Goal of the exercise
Every entry must be set down exactly in the answer; no pictures should appear.

Start of Block

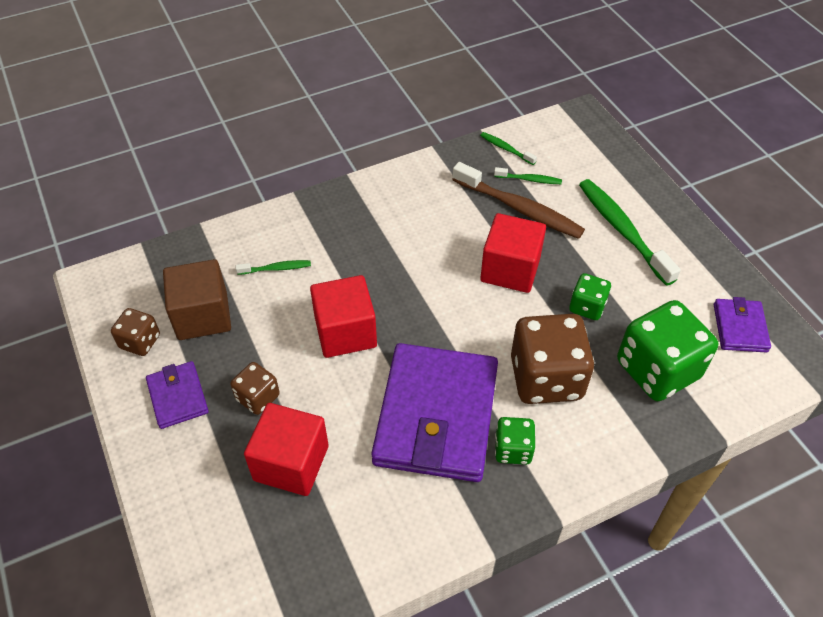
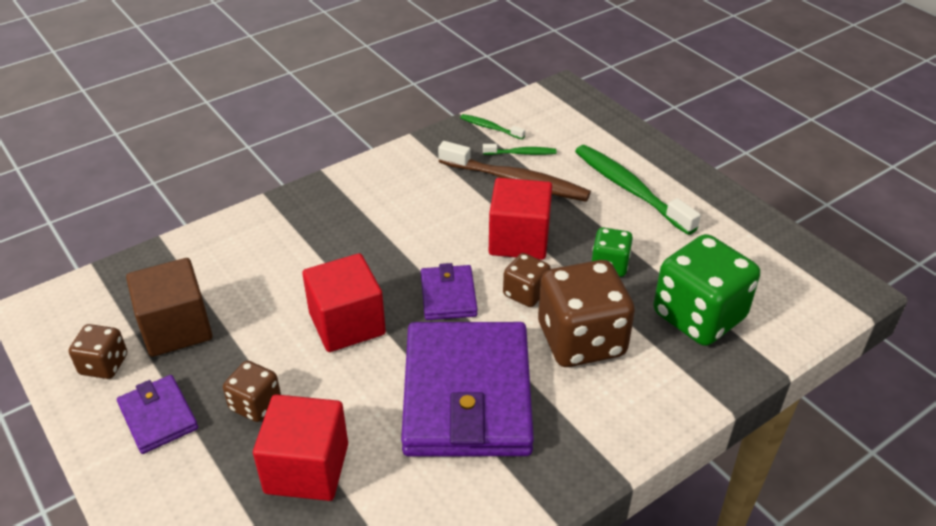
camera: 10 degrees left, 10 degrees down
(276, 268) = (256, 270): green toothbrush -> none
(506, 324) = (525, 293): none -> brown dice
(513, 449) = (560, 417): green dice -> none
(740, 328) = (774, 265): purple wallet -> purple wallet (448, 296)

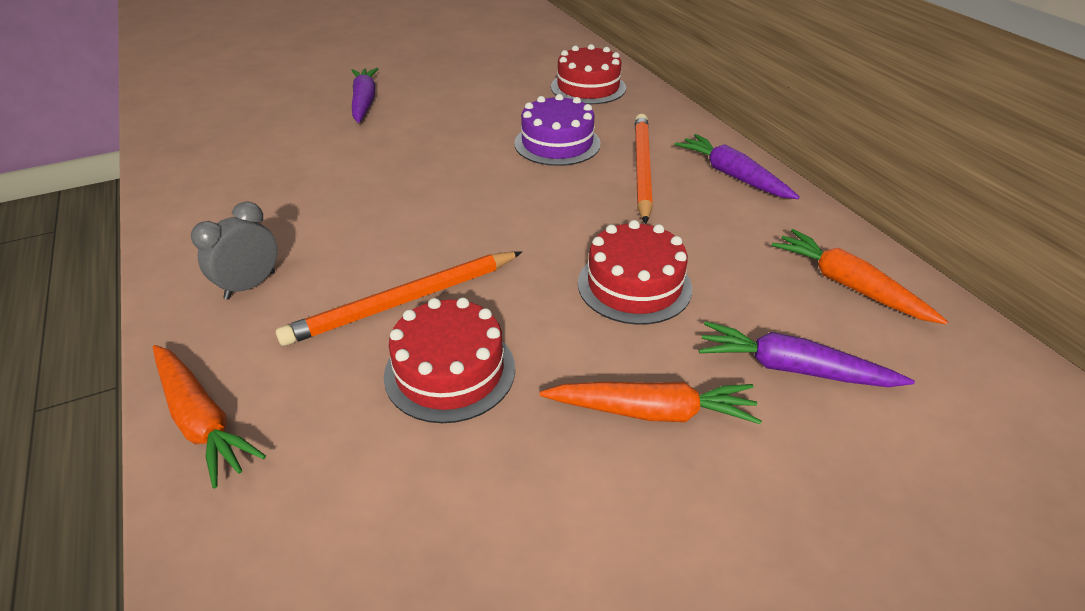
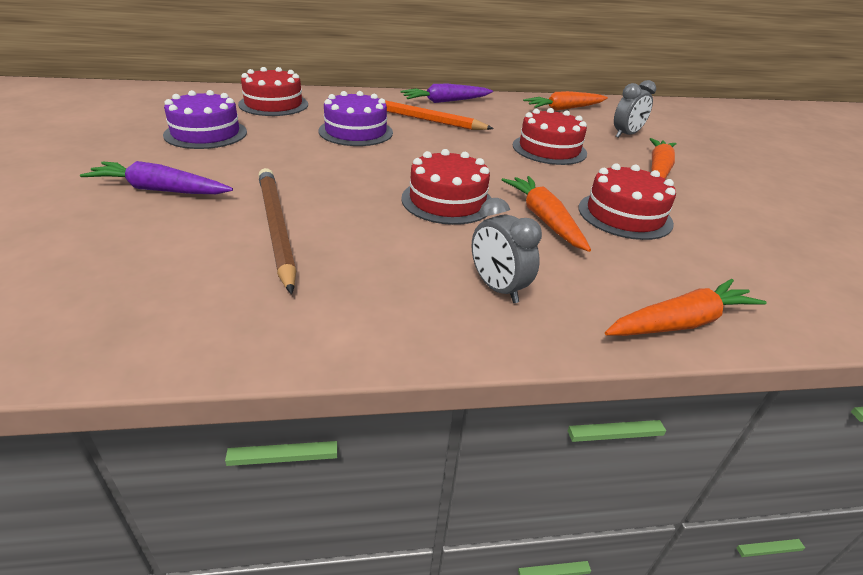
camera: 75 degrees left, 5 degrees down
(322, 160) = (276, 228): none -> brown pencil
(404, 301) = (544, 219): orange pencil -> orange carrot
(416, 229) = (447, 201): none -> red cake
(484, 83) = (206, 133): none -> purple cake
(792, 368) = (626, 135): purple carrot -> grey clock

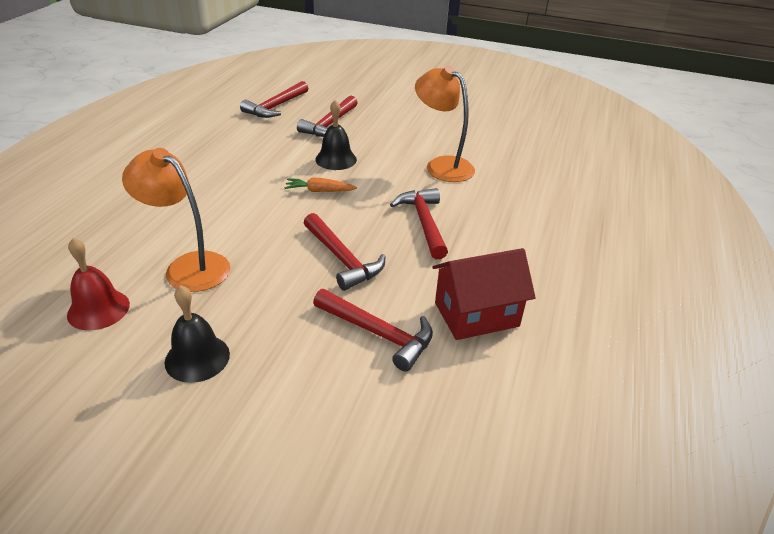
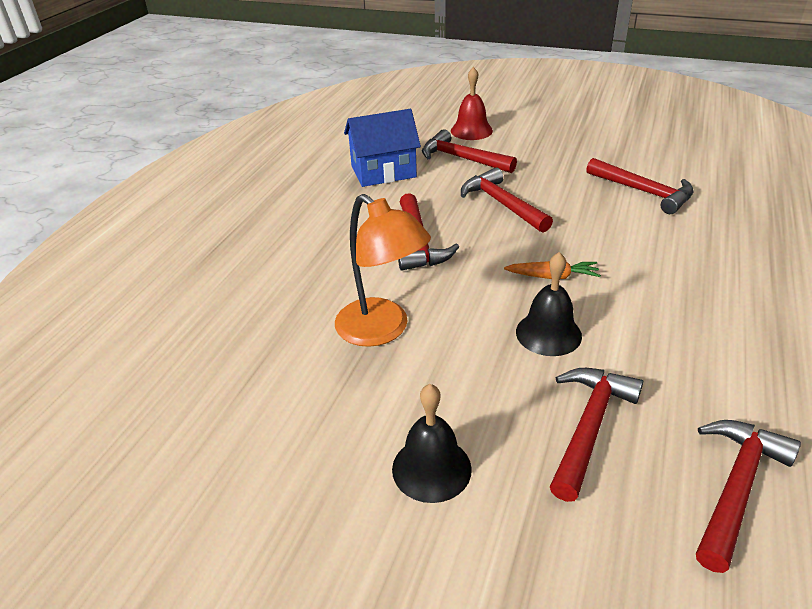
camera: 175 degrees left, 0 degrees up
(98, 309) = (687, 162): red bell -> red bell (471, 130)
(188, 266) = (644, 192): orange lamp -> red hammer
(197, 358) = (587, 142): black bell -> black bell (431, 468)
(476, 314) = (383, 172): red house -> blue house

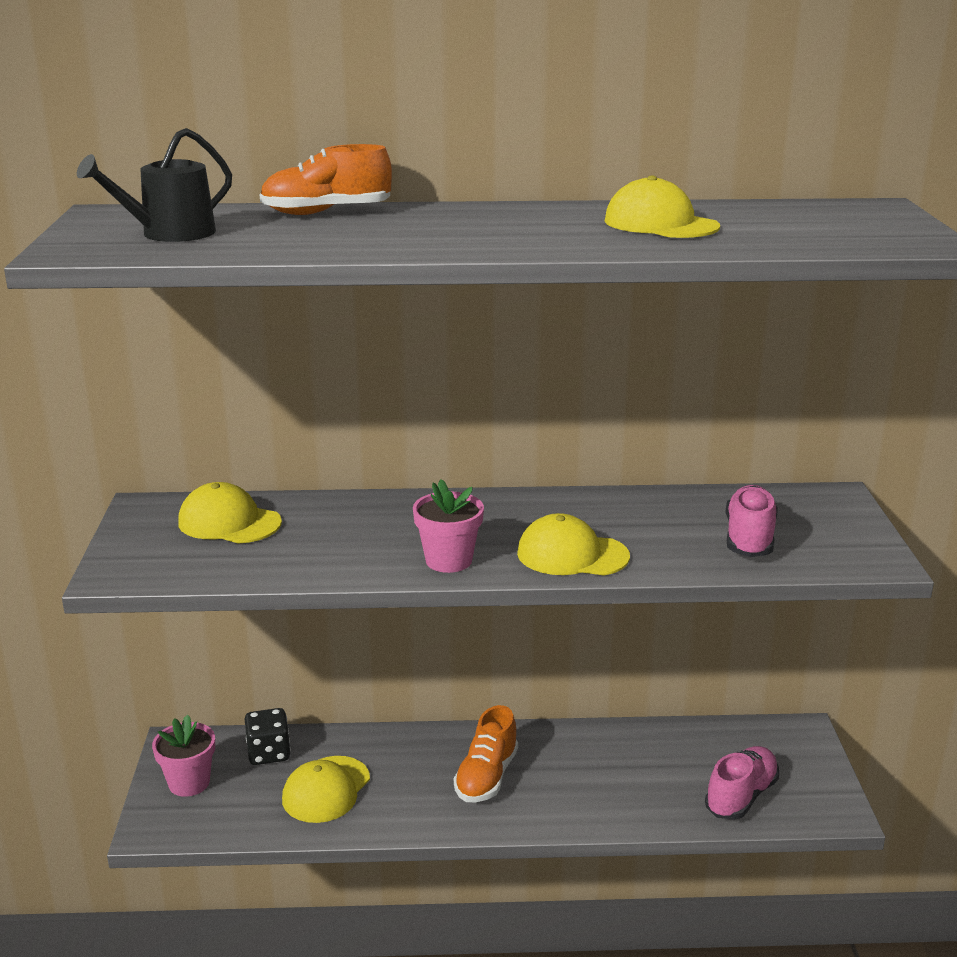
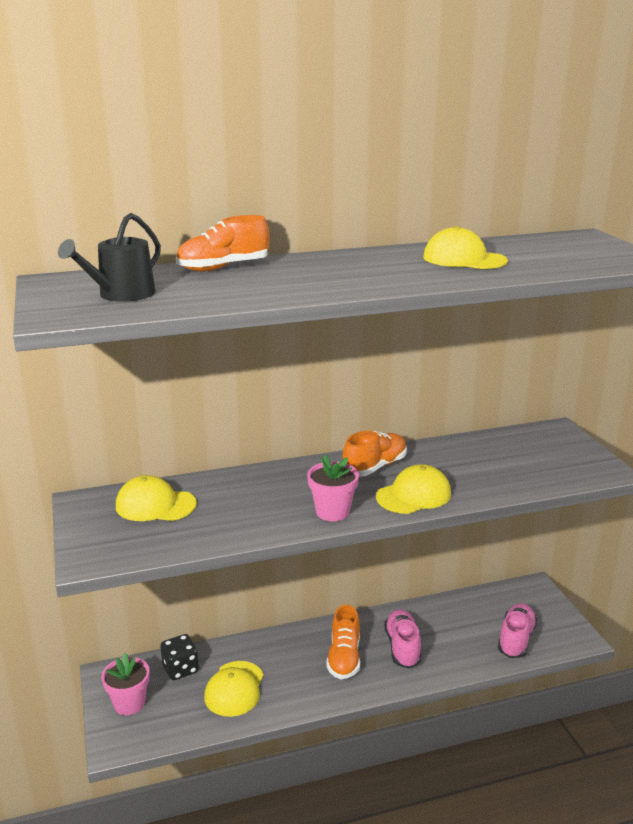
camera: 15 degrees left, 0 degrees up
(540, 513) = (375, 467): none -> orange shoe
(572, 555) = (414, 495): yellow cap -> yellow cap turned 150 degrees clockwise
(749, 539) = (521, 467): pink shoe -> pink shoe (402, 647)

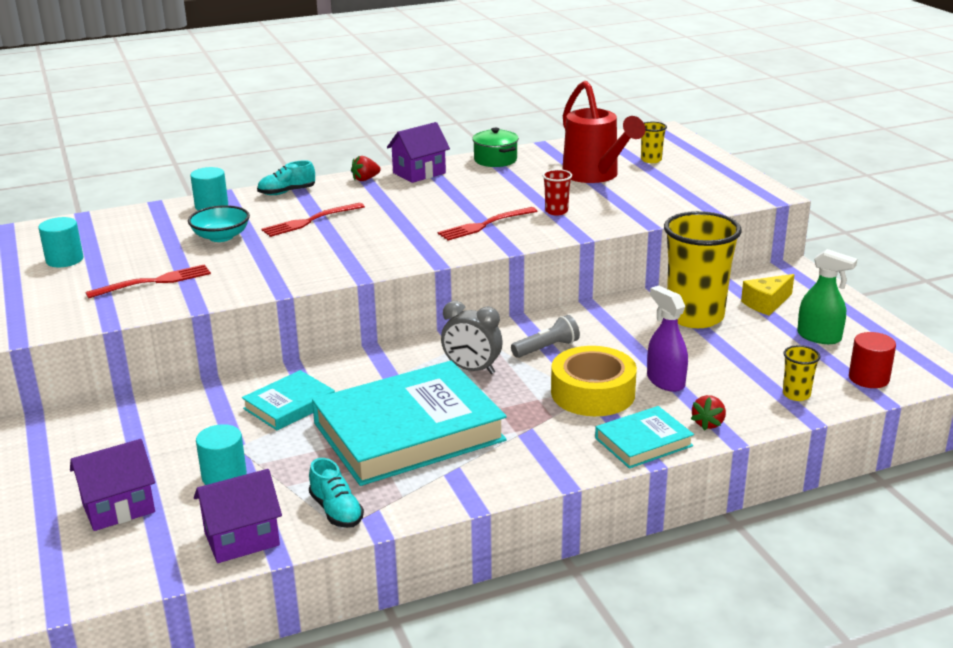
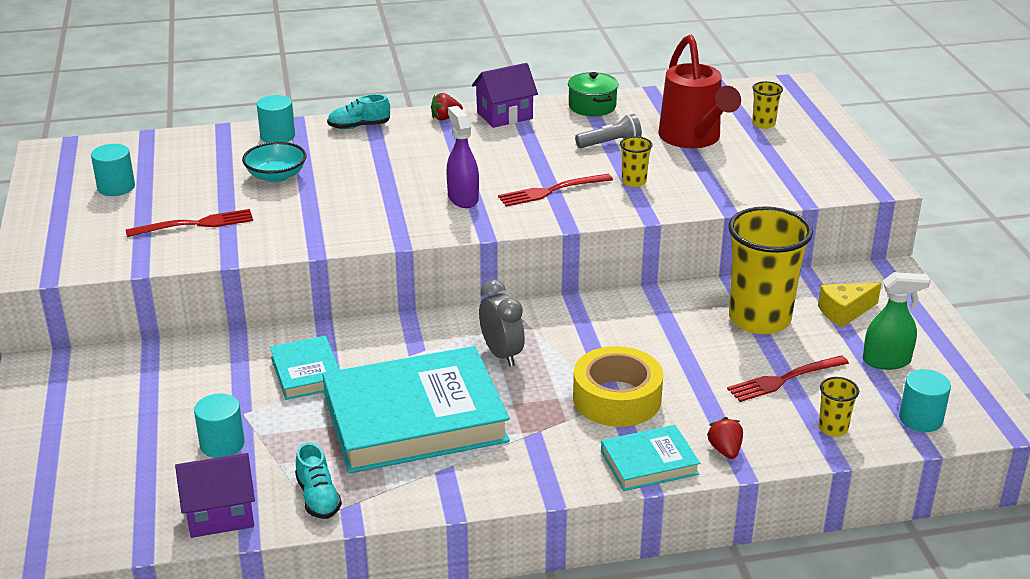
camera: 10 degrees right, 5 degrees up
(118, 508) = (115, 465): purple house -> none
(289, 405) = (306, 372): turquoise book -> turquoise book turned 75 degrees counterclockwise
(310, 221) = (371, 166): red fork -> red fork (784, 380)
(472, 369) = (501, 354): grey clock -> grey clock turned 150 degrees counterclockwise
(547, 348) = (587, 338): grey flashlight -> grey flashlight (610, 143)
(556, 211) = (634, 182): red cup -> yellow cup
(665, 381) = (698, 394): purple spray bottle -> purple spray bottle (463, 198)
(708, 423) = (725, 450): red strawberry -> red strawberry turned 135 degrees clockwise
(819, 337) = (886, 361): green spray bottle -> green spray bottle turned 45 degrees counterclockwise
(868, 378) = (920, 419): red cylinder -> turquoise cylinder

End of Block

Answer to this exercise
camera: 10 degrees left, 10 degrees down
(276, 268) = (256, 270): green toothbrush -> none
(506, 324) = (525, 293): none -> brown dice
(513, 449) = (560, 417): green dice -> none
(740, 328) = (774, 265): purple wallet -> purple wallet (448, 296)

camera: 75 degrees left, 5 degrees down
(322, 160) = (276, 228): none -> brown pencil
(404, 301) = (544, 219): orange pencil -> orange carrot
(416, 229) = (447, 201): none -> red cake
(484, 83) = (206, 133): none -> purple cake
(792, 368) = (626, 135): purple carrot -> grey clock

camera: 175 degrees left, 0 degrees up
(98, 309) = (687, 162): red bell -> red bell (471, 130)
(188, 266) = (644, 192): orange lamp -> red hammer
(197, 358) = (587, 142): black bell -> black bell (431, 468)
(476, 314) = (383, 172): red house -> blue house

camera: 15 degrees left, 0 degrees up
(540, 513) = (375, 467): none -> orange shoe
(572, 555) = (414, 495): yellow cap -> yellow cap turned 150 degrees clockwise
(749, 539) = (521, 467): pink shoe -> pink shoe (402, 647)

camera: 10 degrees right, 5 degrees up
(118, 508) = (115, 465): purple house -> none
(289, 405) = (306, 372): turquoise book -> turquoise book turned 75 degrees counterclockwise
(310, 221) = (371, 166): red fork -> red fork (784, 380)
(472, 369) = (501, 354): grey clock -> grey clock turned 150 degrees counterclockwise
(547, 348) = (587, 338): grey flashlight -> grey flashlight (610, 143)
(556, 211) = (634, 182): red cup -> yellow cup
(665, 381) = (698, 394): purple spray bottle -> purple spray bottle (463, 198)
(708, 423) = (725, 450): red strawberry -> red strawberry turned 135 degrees clockwise
(819, 337) = (886, 361): green spray bottle -> green spray bottle turned 45 degrees counterclockwise
(868, 378) = (920, 419): red cylinder -> turquoise cylinder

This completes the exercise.